WHAT IS BEING ASKED:
Restate the records below word for word, and omit the images they hold.

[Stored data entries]
────────
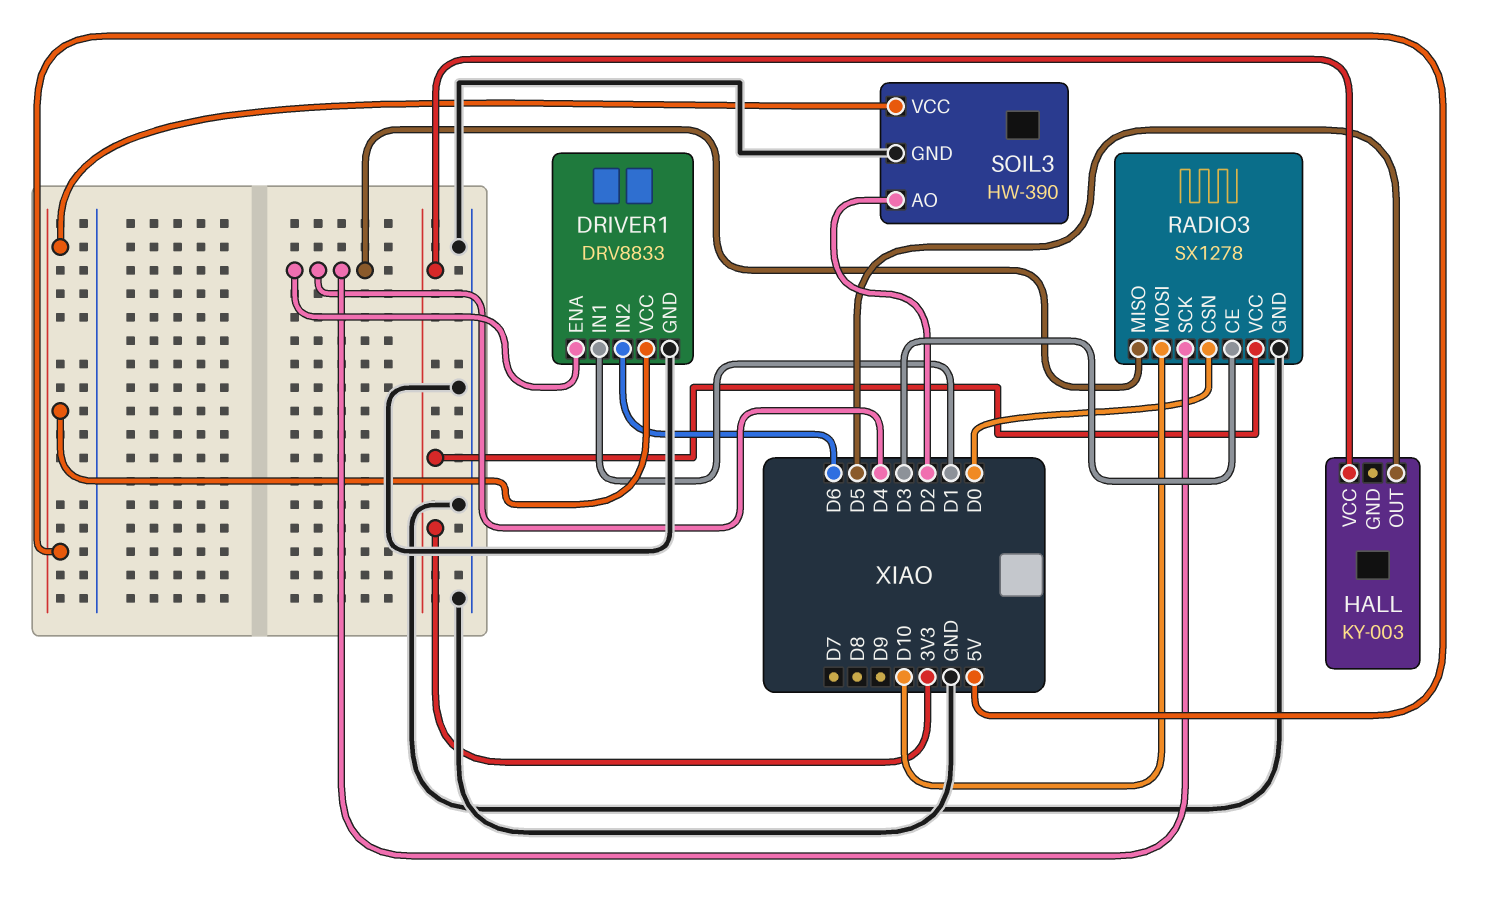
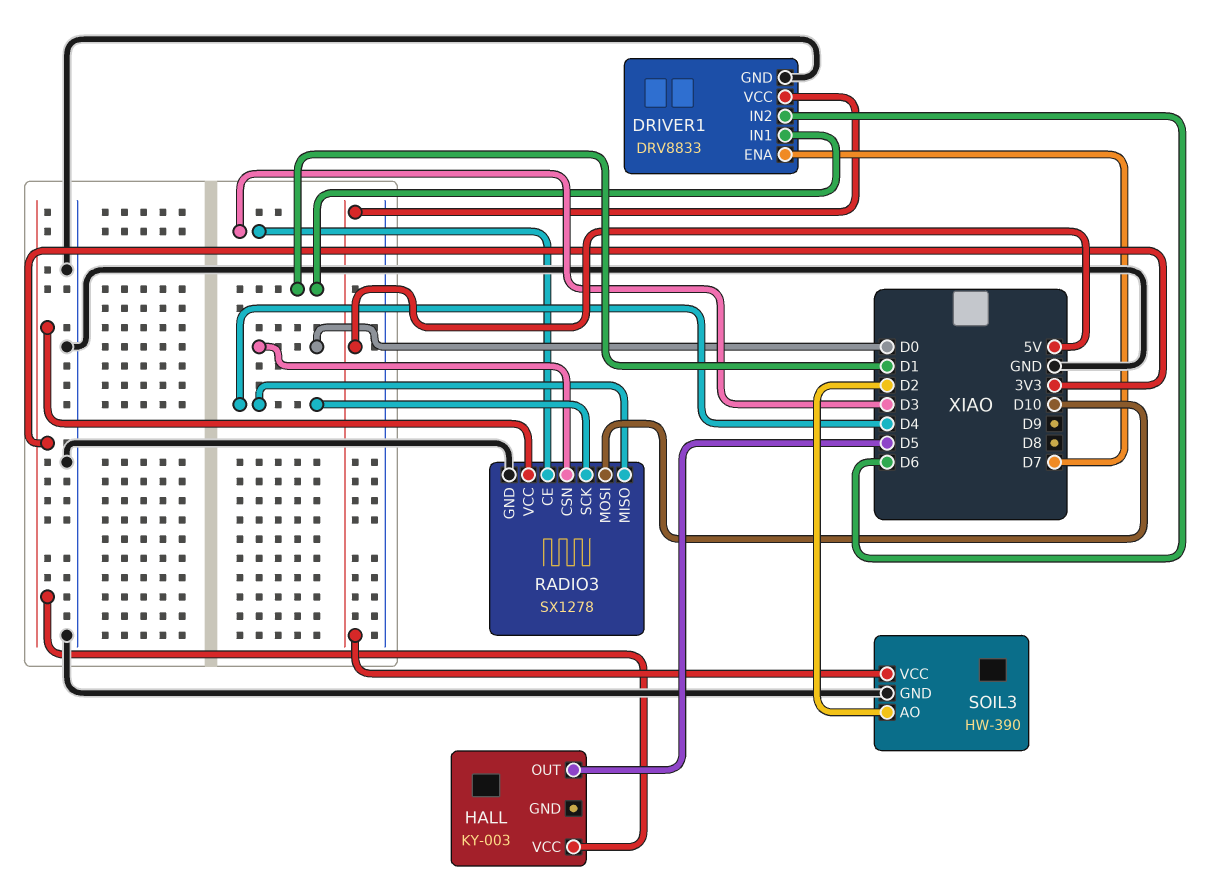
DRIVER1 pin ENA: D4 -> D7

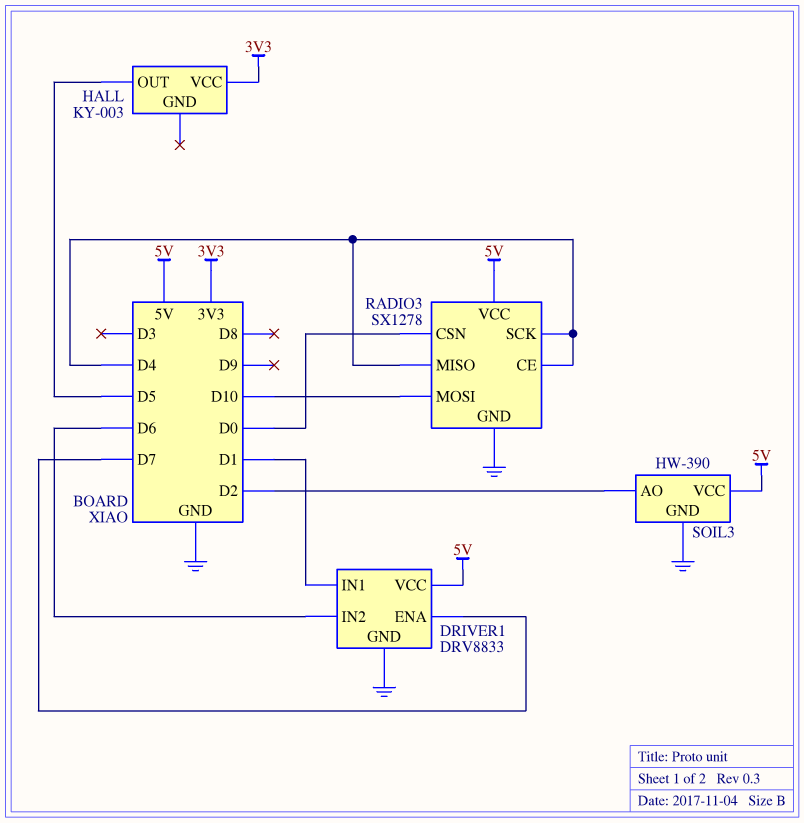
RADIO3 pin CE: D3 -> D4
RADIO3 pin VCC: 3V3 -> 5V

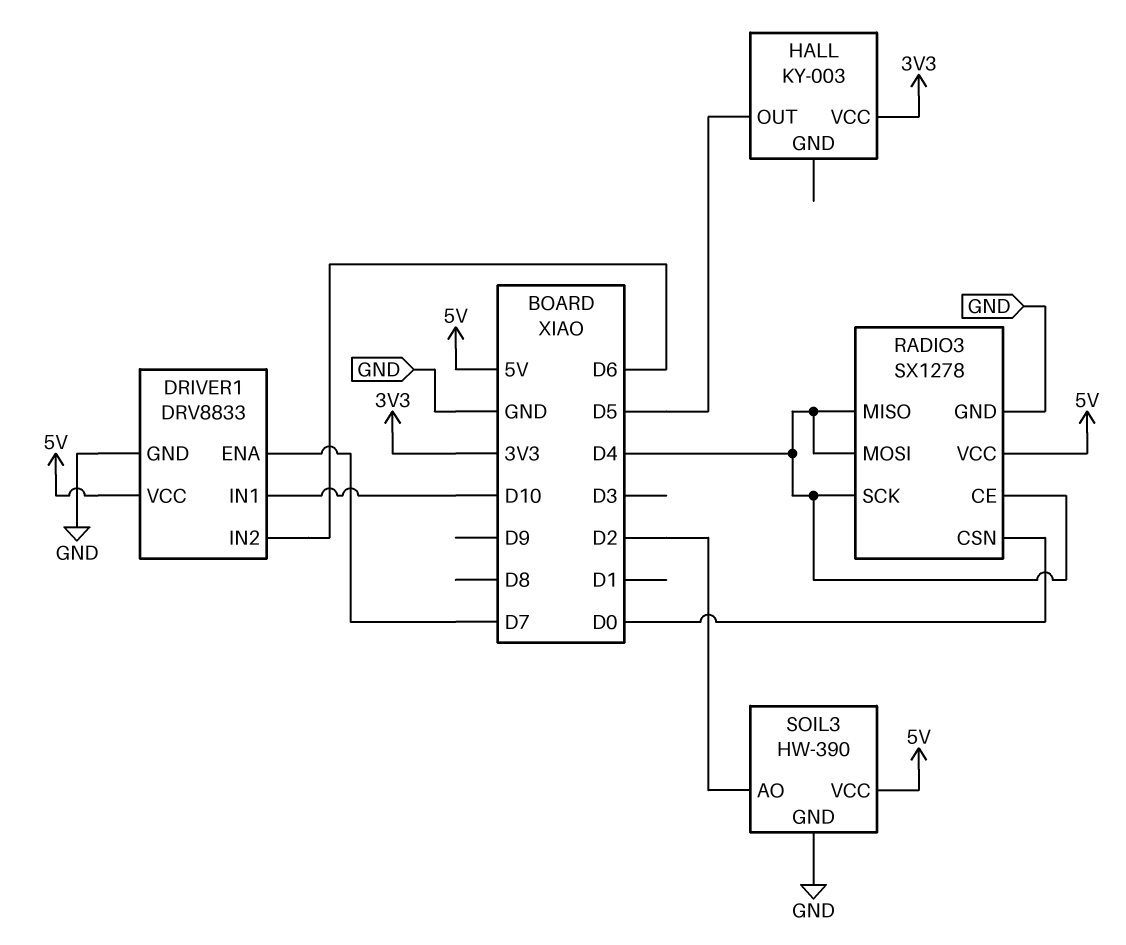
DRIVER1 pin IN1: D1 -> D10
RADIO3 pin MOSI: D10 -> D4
────────
EXERCISE OUTPUT:
DRIVER1 pin ENA: D4 -> D7

RADIO3 pin CE: D3 -> D4
RADIO3 pin VCC: 3V3 -> 5V

DRIVER1 pin IN1: D1 -> D10
RADIO3 pin MOSI: D10 -> D4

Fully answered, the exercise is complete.